# SUPPLIED RECORDS
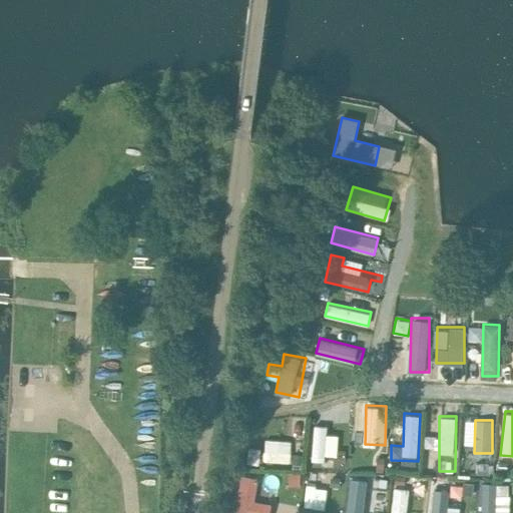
[(338,455),(339,429),(313,428),(312,462),(326,462),(327,455),(338,455)]
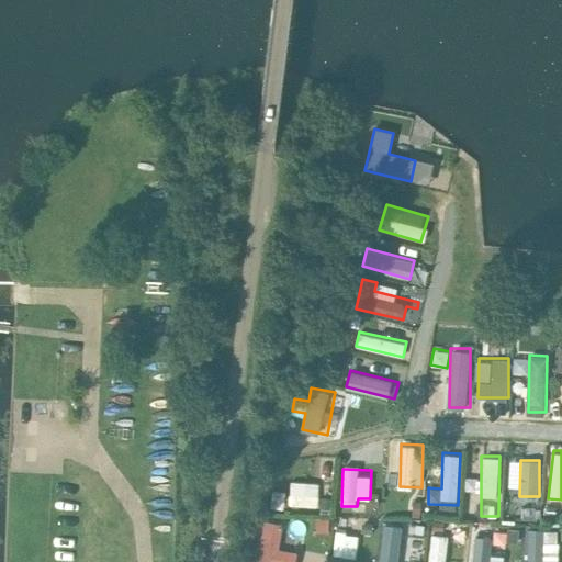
[(318,507),(319,482),(291,481),(290,506),(318,507)]
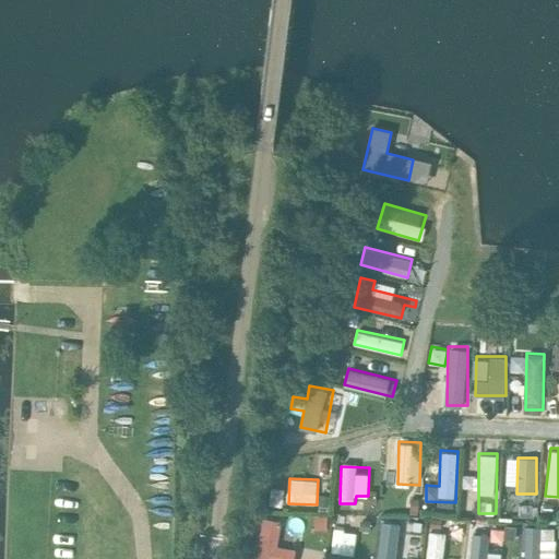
[(293,558),(294,546),(277,545),(278,518),(260,516),(258,558),(293,558)]
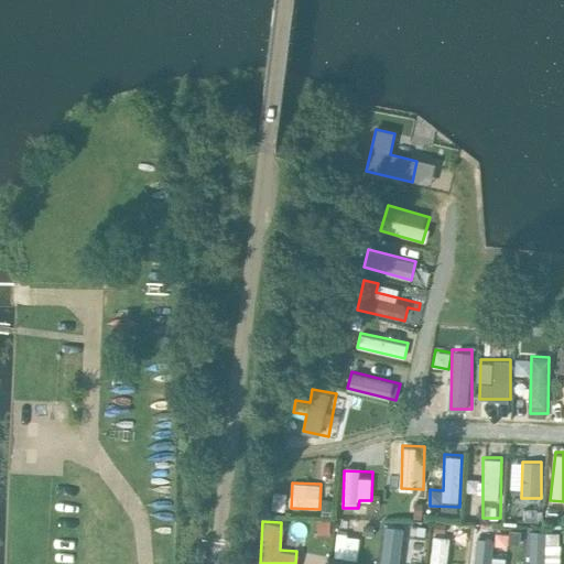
[(382,557),(410,562),(415,524),(388,521),(382,557)]
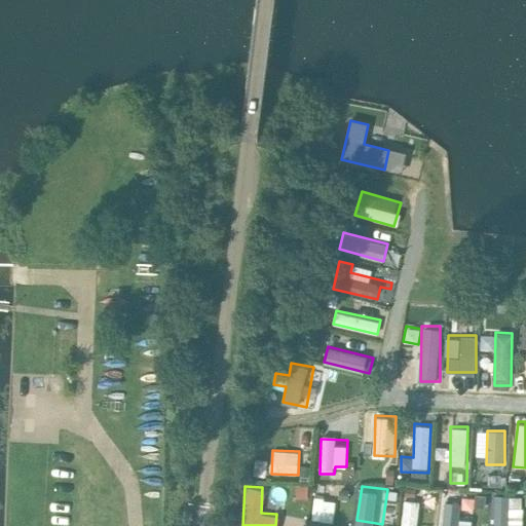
[(522,525),(523,505),(510,504),(510,494),(494,494),(493,525),(522,525)]
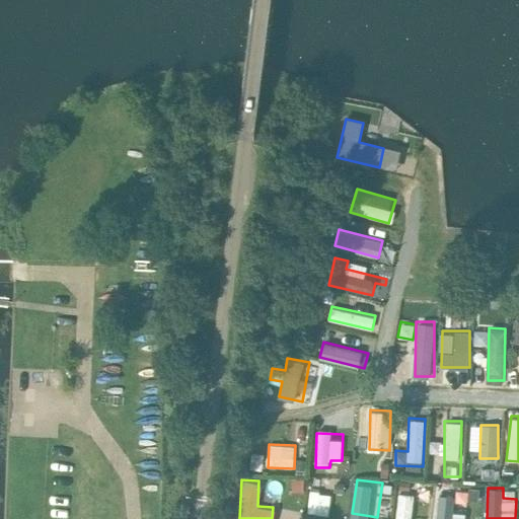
[(329,514),(329,492),(309,491),(308,514),(329,514)]
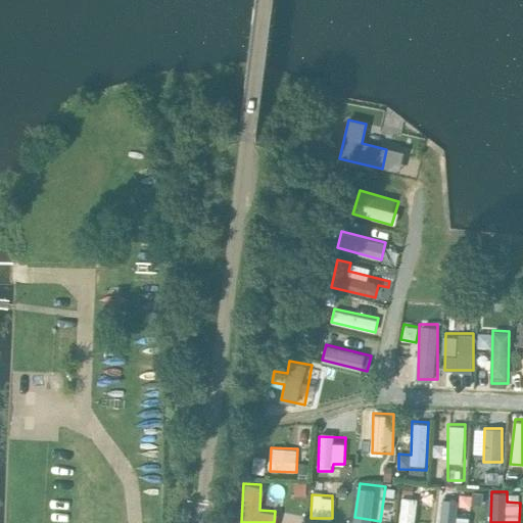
[(398,522),(416,522),(418,497),(401,496),(398,522)]
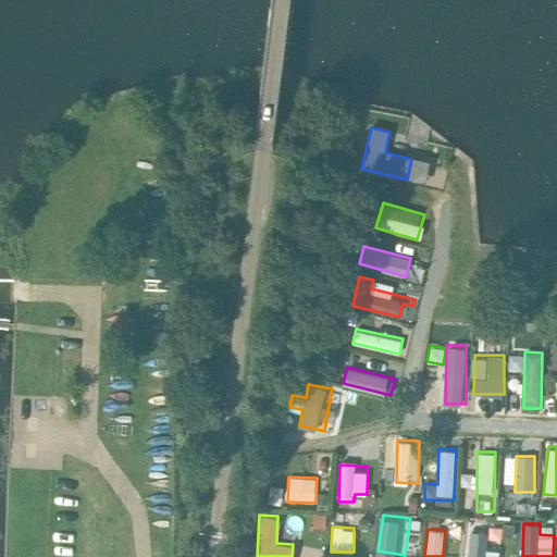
[(496,556),(497,535),(469,534),(467,556),(496,556)]
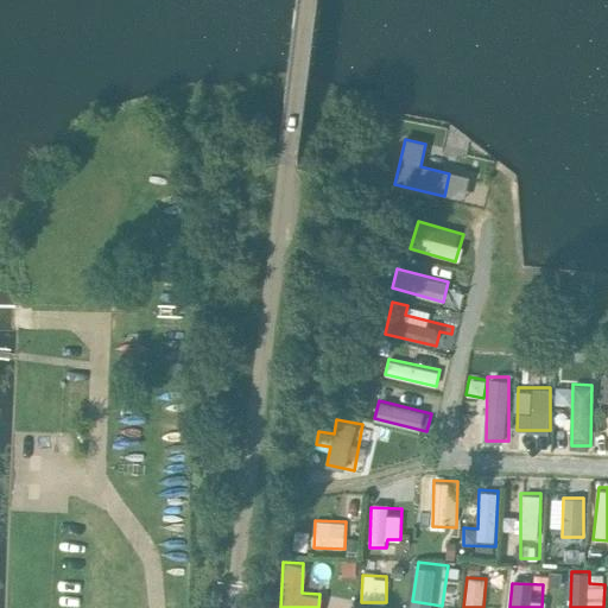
All buildings are outlined.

# WHAT YOU NEED TO DO
Copy the entries precisely, images excluded.

# WRITTEN SOLUTION
[(338,455),(339,429),(313,428),(312,462),(326,462),(327,455),(338,455)]
[(318,507),(319,482),(291,481),(290,506),(318,507)]
[(293,558),(294,546),(277,545),(278,518),(260,516),(258,558),(293,558)]
[(382,557),(410,562),(415,524),(388,521),(382,557)]
[(522,525),(523,505),(510,504),(510,494),(494,494),(493,525),(522,525)]
[(329,514),(329,492),(309,491),(308,514),(329,514)]
[(398,522),(416,522),(418,497),(401,496),(398,522)]
[(496,556),(497,535),(469,534),(467,556),(496,556)]
All buildings are outlined.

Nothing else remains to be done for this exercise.